---------- PROVIDED RECORDS ----------

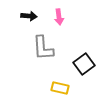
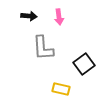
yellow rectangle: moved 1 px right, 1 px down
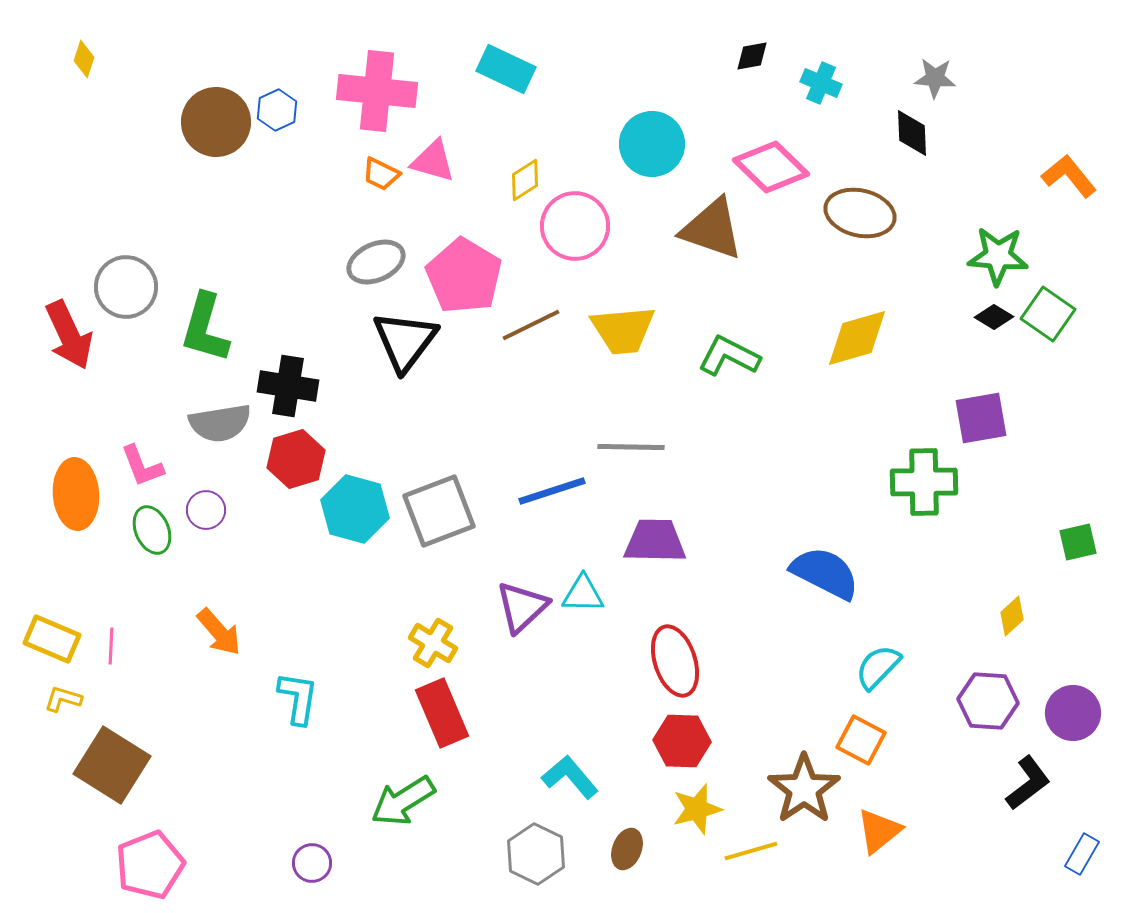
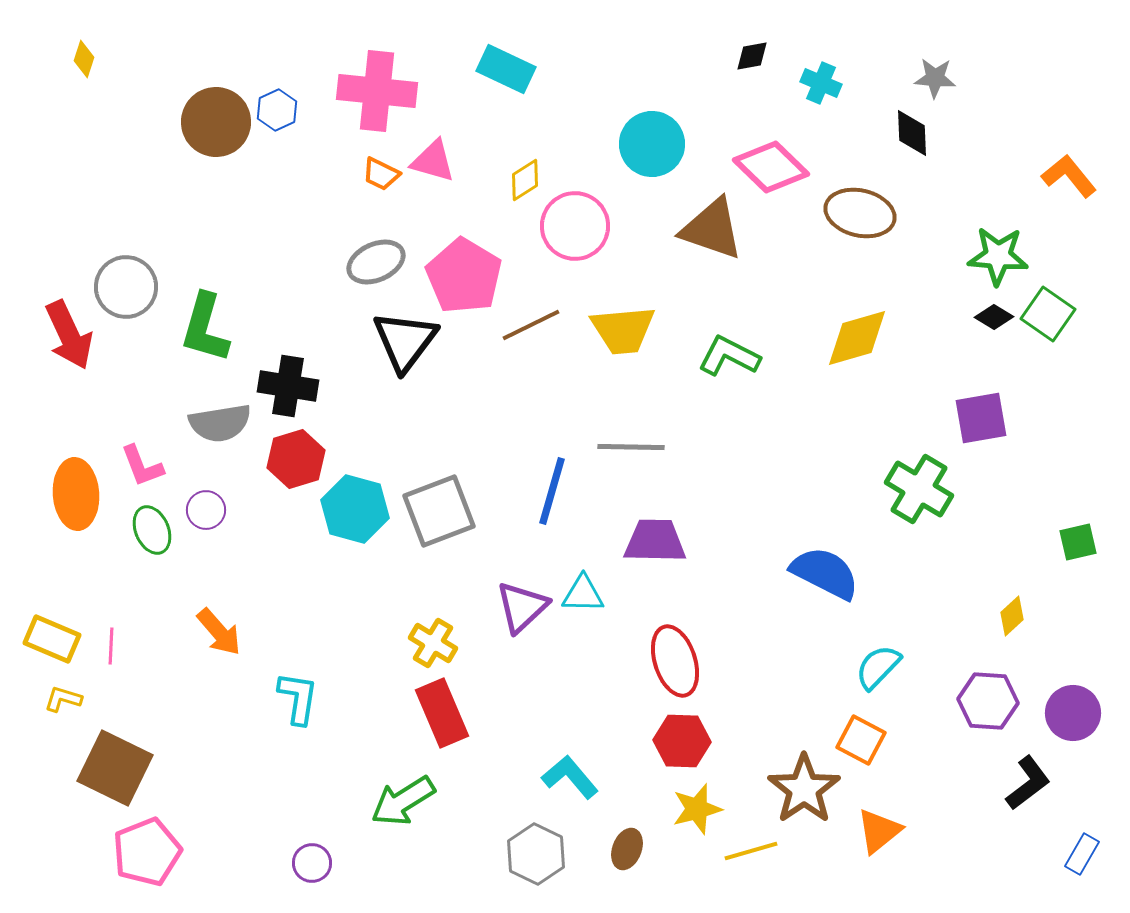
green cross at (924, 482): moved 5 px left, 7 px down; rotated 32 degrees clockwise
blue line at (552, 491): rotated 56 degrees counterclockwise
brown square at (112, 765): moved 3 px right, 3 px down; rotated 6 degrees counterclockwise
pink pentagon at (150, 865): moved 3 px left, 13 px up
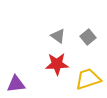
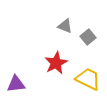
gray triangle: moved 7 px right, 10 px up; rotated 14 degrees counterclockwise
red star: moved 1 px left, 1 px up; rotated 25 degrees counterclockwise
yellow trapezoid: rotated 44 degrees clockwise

----------

Rewrite the listing above with every "moved" changed to "shifted", keeping everything else the same. Leave out the picture lines.

▶ [FULL ANSWER]:
yellow rectangle: shifted 1 px right, 1 px down
green cross at (924, 482): shifted 5 px left, 7 px down; rotated 32 degrees clockwise
blue line at (552, 491): rotated 56 degrees counterclockwise
brown square at (112, 765): shifted 3 px right, 3 px down; rotated 6 degrees counterclockwise
pink pentagon at (150, 865): shifted 3 px left, 13 px up
gray triangle: shifted 7 px right, 10 px up; rotated 14 degrees counterclockwise
red star: shifted 1 px left, 1 px up; rotated 25 degrees counterclockwise
yellow trapezoid: rotated 44 degrees clockwise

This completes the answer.